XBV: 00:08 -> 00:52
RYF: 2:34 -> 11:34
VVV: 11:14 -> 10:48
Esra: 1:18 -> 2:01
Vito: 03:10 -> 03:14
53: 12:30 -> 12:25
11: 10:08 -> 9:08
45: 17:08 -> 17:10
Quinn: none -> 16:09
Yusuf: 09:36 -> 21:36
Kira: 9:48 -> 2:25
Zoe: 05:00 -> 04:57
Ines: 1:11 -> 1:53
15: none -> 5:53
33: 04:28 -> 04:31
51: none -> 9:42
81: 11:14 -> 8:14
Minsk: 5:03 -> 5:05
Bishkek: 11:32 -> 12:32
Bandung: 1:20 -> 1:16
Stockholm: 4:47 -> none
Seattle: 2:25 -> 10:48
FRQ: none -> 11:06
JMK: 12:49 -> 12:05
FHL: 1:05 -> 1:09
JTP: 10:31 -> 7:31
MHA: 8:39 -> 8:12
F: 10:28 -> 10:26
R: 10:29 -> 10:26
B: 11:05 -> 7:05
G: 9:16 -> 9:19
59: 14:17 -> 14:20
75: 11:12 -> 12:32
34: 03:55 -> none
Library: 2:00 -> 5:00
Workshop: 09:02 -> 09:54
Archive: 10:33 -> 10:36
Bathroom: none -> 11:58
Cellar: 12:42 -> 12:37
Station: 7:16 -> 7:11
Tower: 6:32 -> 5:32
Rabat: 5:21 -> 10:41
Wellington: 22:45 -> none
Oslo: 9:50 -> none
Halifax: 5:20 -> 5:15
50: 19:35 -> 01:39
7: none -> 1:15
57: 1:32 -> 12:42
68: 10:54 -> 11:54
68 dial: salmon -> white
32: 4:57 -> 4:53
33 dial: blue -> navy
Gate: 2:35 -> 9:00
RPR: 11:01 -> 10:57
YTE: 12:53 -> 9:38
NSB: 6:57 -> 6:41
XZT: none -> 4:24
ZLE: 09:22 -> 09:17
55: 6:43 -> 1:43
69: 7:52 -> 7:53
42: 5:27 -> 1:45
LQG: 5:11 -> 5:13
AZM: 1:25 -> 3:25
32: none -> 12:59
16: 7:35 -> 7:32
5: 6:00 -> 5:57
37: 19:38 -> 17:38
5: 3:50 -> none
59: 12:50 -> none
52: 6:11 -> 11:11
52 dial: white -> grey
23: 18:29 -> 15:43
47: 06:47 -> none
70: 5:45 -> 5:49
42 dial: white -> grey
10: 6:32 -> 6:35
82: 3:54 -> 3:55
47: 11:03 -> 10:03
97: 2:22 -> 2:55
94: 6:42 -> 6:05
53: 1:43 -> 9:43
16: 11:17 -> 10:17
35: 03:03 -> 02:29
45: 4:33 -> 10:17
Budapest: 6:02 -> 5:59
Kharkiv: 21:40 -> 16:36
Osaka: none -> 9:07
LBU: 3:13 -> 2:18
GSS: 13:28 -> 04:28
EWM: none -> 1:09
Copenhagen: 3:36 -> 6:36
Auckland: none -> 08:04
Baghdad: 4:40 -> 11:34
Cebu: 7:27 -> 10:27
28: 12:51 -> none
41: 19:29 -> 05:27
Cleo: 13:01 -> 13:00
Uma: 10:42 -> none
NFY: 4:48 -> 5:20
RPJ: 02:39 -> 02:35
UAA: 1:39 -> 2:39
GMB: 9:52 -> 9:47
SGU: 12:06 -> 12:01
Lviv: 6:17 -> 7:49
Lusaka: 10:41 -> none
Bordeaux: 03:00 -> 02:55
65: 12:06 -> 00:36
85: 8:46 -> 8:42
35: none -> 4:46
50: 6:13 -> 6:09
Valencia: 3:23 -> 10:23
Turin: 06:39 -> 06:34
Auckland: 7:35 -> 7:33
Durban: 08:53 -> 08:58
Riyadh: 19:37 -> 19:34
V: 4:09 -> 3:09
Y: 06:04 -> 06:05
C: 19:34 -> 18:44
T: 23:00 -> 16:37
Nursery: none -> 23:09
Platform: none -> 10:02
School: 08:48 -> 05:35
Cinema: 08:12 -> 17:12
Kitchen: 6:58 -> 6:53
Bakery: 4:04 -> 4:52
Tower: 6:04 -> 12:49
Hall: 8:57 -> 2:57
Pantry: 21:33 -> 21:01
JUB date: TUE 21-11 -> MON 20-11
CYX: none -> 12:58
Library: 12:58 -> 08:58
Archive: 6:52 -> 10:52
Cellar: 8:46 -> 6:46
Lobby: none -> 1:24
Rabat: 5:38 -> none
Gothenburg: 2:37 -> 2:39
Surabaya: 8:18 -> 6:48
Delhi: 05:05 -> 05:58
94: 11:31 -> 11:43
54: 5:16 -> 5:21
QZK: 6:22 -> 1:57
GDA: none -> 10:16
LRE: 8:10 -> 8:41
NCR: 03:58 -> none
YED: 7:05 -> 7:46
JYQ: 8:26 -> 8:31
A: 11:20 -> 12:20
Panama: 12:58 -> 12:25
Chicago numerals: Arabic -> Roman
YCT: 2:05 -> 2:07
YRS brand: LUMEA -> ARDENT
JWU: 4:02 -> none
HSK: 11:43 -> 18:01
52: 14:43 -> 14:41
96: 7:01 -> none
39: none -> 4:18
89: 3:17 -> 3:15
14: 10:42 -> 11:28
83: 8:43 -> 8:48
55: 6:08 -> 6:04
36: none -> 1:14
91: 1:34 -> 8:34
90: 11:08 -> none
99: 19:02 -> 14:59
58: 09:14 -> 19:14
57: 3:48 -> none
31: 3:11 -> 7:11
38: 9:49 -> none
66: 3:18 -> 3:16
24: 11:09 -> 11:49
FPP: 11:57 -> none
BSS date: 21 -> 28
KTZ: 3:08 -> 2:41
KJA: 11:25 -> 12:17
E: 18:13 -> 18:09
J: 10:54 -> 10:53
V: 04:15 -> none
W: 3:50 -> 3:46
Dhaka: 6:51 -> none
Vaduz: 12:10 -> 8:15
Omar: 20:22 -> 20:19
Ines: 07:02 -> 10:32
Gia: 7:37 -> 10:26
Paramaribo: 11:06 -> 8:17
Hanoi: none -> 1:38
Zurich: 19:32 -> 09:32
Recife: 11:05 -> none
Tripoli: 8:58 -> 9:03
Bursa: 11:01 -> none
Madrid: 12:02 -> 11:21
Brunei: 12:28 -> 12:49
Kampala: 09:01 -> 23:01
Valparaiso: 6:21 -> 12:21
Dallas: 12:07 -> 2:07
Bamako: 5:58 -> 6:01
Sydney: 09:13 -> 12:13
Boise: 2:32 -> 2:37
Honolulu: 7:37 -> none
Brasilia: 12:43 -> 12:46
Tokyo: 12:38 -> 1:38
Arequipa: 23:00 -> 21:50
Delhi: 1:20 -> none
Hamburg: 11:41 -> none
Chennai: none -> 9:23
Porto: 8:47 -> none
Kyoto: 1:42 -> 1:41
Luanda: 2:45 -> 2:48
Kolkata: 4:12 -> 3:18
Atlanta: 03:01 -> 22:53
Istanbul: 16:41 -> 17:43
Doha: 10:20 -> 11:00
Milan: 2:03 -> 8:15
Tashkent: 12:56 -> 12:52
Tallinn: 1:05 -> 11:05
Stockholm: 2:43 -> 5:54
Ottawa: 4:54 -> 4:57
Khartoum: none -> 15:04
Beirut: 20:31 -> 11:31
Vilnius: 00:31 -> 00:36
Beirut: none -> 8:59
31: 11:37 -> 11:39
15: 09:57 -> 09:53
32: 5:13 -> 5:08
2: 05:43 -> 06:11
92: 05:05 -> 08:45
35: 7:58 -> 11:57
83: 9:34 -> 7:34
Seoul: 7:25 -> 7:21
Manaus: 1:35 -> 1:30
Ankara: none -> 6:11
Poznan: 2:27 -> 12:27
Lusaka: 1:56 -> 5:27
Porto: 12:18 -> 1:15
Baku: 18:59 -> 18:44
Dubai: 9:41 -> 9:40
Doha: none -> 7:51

# # # # #

◆ Work required: Arrange the records from the first line through the line containing "Archive: 10:33 -> 10:36", both included, as a JSON list of strings with one string per line and no blank lines.

◆ Solved exercise:
[
  "XBV: 00:08 -> 00:52",
  "RYF: 2:34 -> 11:34",
  "VVV: 11:14 -> 10:48",
  "Esra: 1:18 -> 2:01",
  "Vito: 03:10 -> 03:14",
  "53: 12:30 -> 12:25",
  "11: 10:08 -> 9:08",
  "45: 17:08 -> 17:10",
  "Quinn: none -> 16:09",
  "Yusuf: 09:36 -> 21:36",
  "Kira: 9:48 -> 2:25",
  "Zoe: 05:00 -> 04:57",
  "Ines: 1:11 -> 1:53",
  "15: none -> 5:53",
  "33: 04:28 -> 04:31",
  "51: none -> 9:42",
  "81: 11:14 -> 8:14",
  "Minsk: 5:03 -> 5:05",
  "Bishkek: 11:32 -> 12:32",
  "Bandung: 1:20 -> 1:16",
  "Stockholm: 4:47 -> none",
  "Seattle: 2:25 -> 10:48",
  "FRQ: none -> 11:06",
  "JMK: 12:49 -> 12:05",
  "FHL: 1:05 -> 1:09",
  "JTP: 10:31 -> 7:31",
  "MHA: 8:39 -> 8:12",
  "F: 10:28 -> 10:26",
  "R: 10:29 -> 10:26",
  "B: 11:05 -> 7:05",
  "G: 9:16 -> 9:19",
  "59: 14:17 -> 14:20",
  "75: 11:12 -> 12:32",
  "34: 03:55 -> none",
  "Library: 2:00 -> 5:00",
  "Workshop: 09:02 -> 09:54",
  "Archive: 10:33 -> 10:36"
]